* Problem details
Please restate every record below word for word and skip the pictures.
────────────────
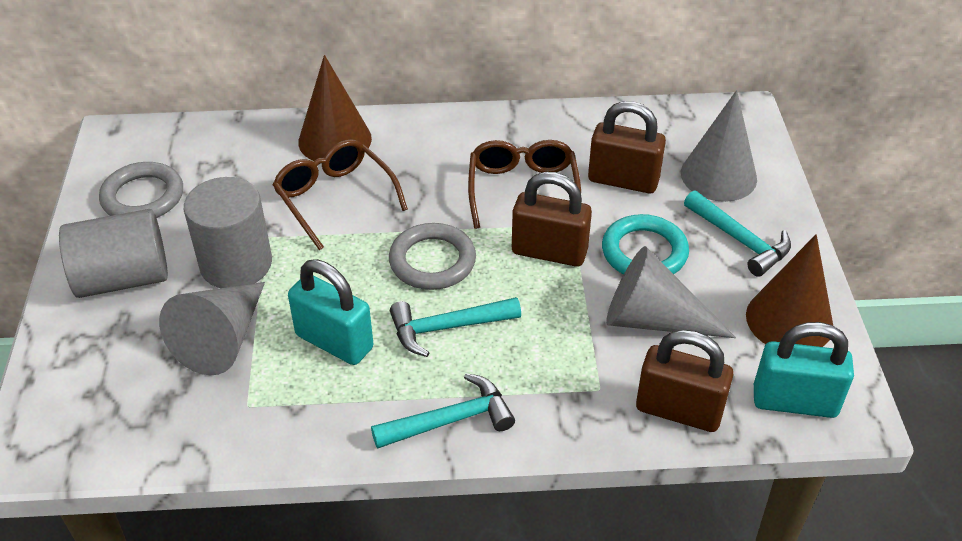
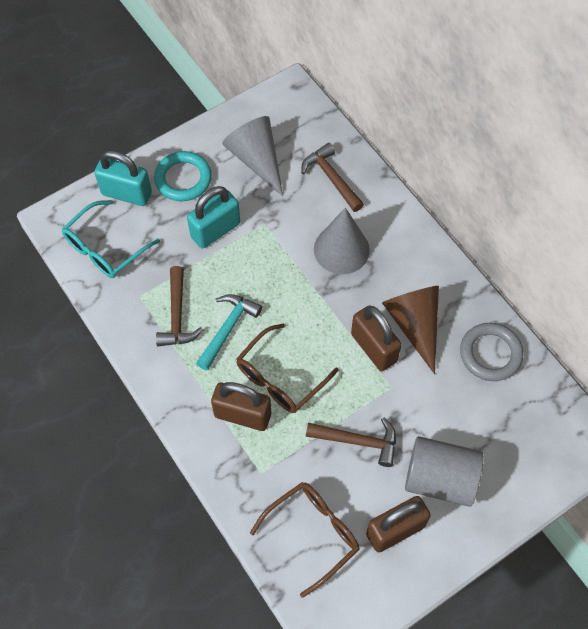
brown cone: 2 -> 1
brown hammer: 0 -> 3
grey cone: 3 -> 2
grey cylinder: 2 -> 1
grey ring: 2 -> 1
turquoise glasses: 0 -> 1
turquoise hammer: 3 -> 1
────────────────
* Answer section
brown cone: 2 -> 1
brown hammer: 0 -> 3
grey cone: 3 -> 2
grey cylinder: 2 -> 1
grey ring: 2 -> 1
turquoise glasses: 0 -> 1
turquoise hammer: 3 -> 1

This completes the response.